- _What to do_:
A verbatim copy of the listing is what is needed, minus any pictures.

══════════════════════════════

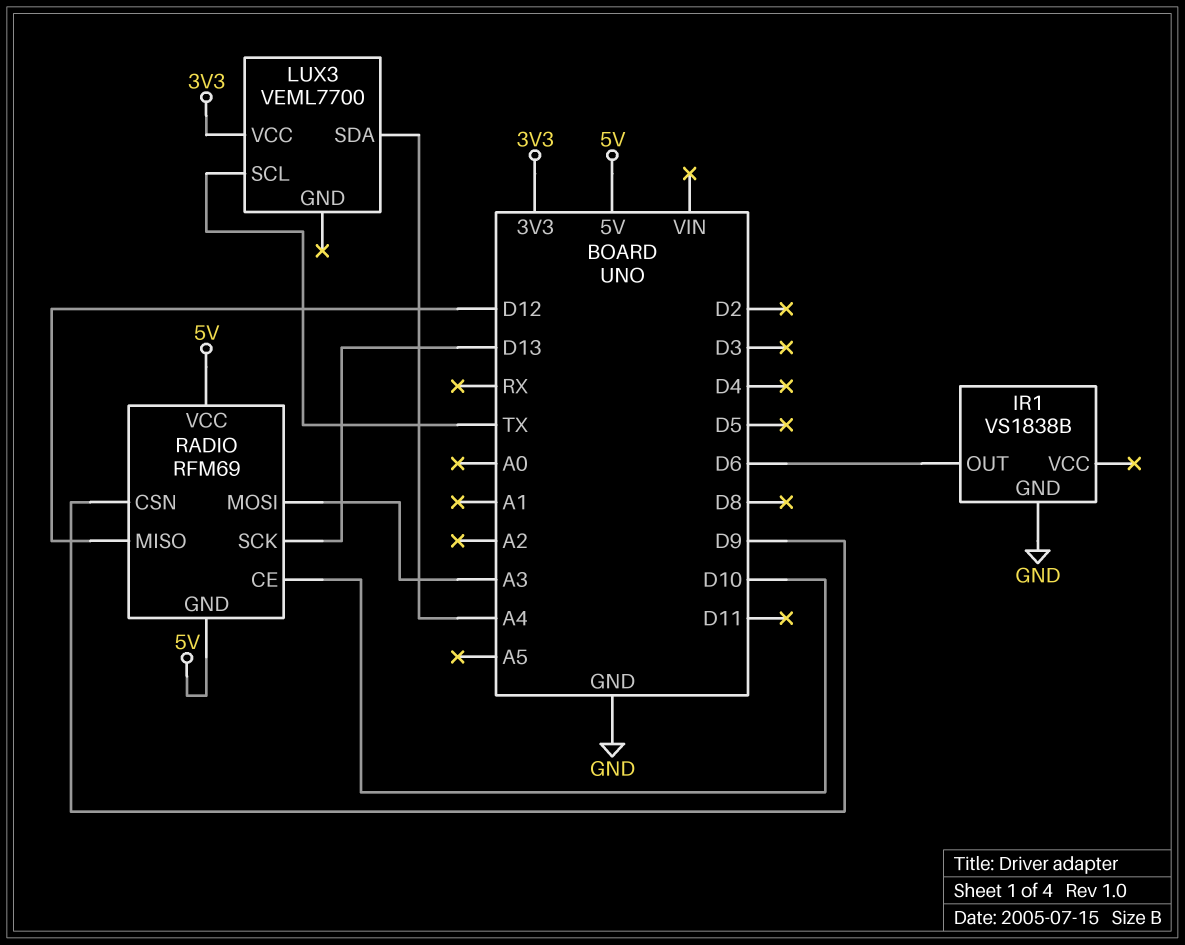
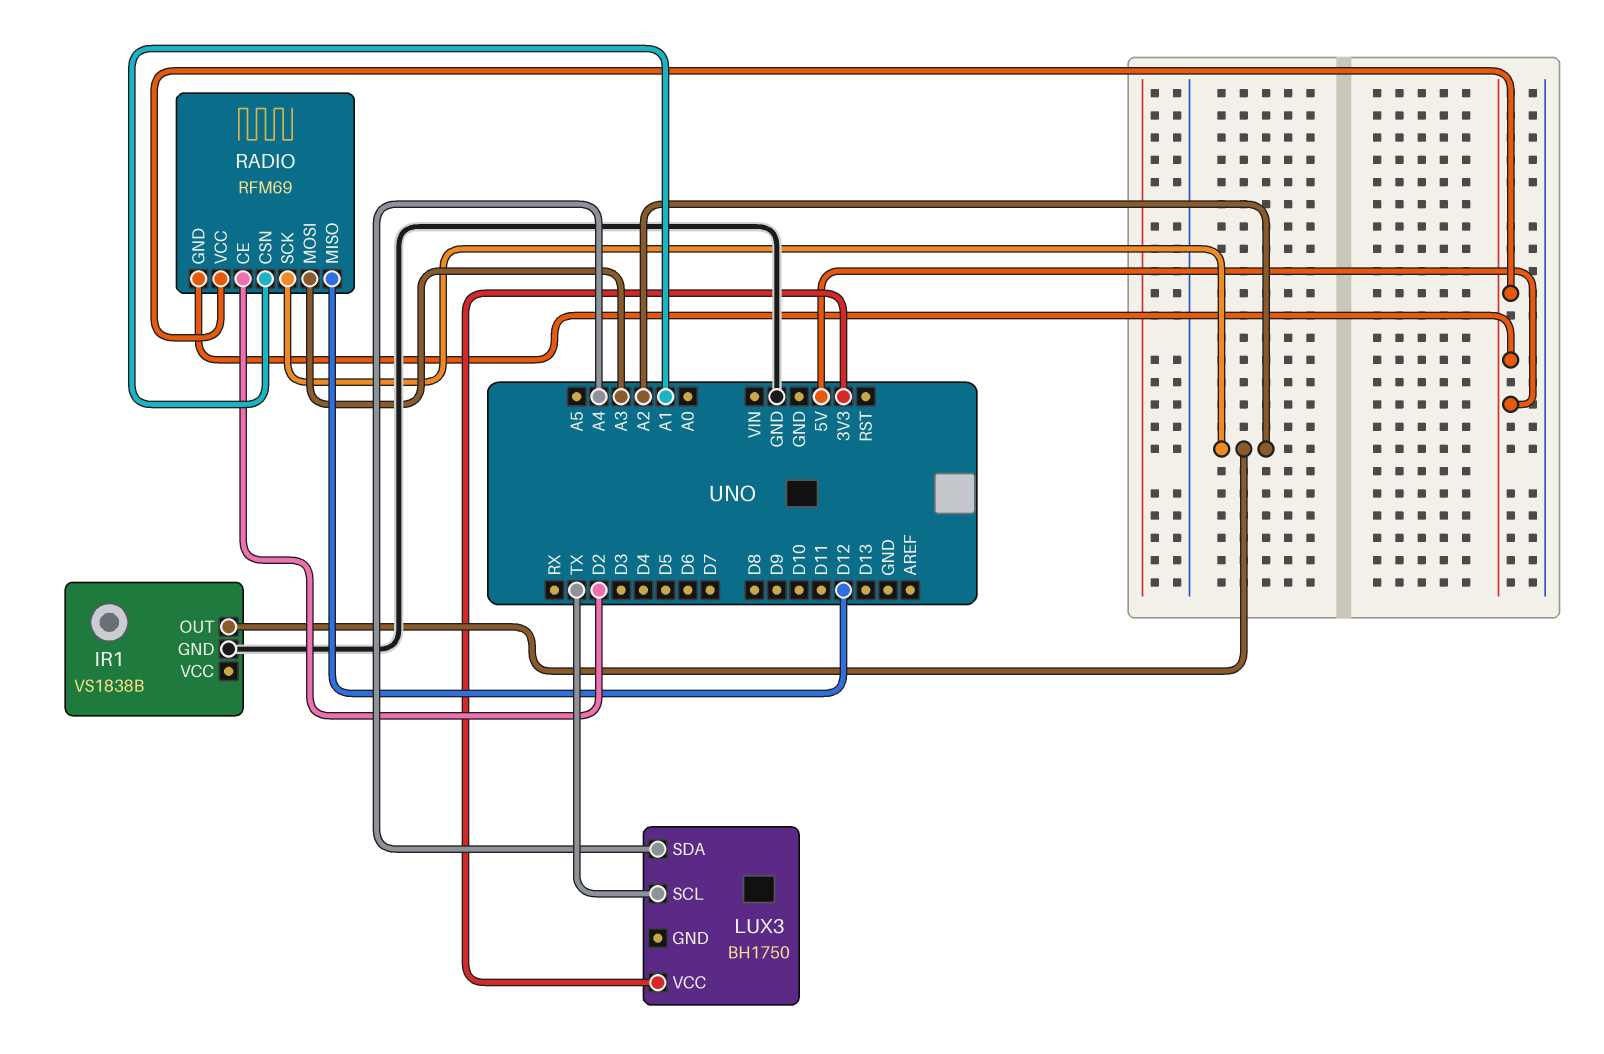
IR1 pin OUT: D6 -> A2
LUX3: VEML7700 -> BH1750
RADIO pin CE: D10 -> D2
RADIO pin CSN: D9 -> A1
RADIO pin SCK: D13 -> A2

══════════════════════════════

- _Exercise result_:
IR1 pin OUT: D6 -> A2
LUX3: VEML7700 -> BH1750
RADIO pin CE: D10 -> D2
RADIO pin CSN: D9 -> A1
RADIO pin SCK: D13 -> A2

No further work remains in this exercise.